◆ **HOW TO COMPLETE THIS TASK**
Each entry needs to be reproduced exactly, with none left out.

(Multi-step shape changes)
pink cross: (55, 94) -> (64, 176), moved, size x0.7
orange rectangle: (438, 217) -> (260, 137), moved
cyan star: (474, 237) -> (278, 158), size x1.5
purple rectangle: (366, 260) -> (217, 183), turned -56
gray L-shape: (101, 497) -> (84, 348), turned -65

◆ **YOUR RESPONSE**
pink cross: (55, 94) -> (64, 176), moved, size x0.7
orange rectangle: (438, 217) -> (260, 137), moved
cyan star: (474, 237) -> (278, 158), size x1.5
purple rectangle: (366, 260) -> (217, 183), turned -56
gray L-shape: (101, 497) -> (84, 348), turned -65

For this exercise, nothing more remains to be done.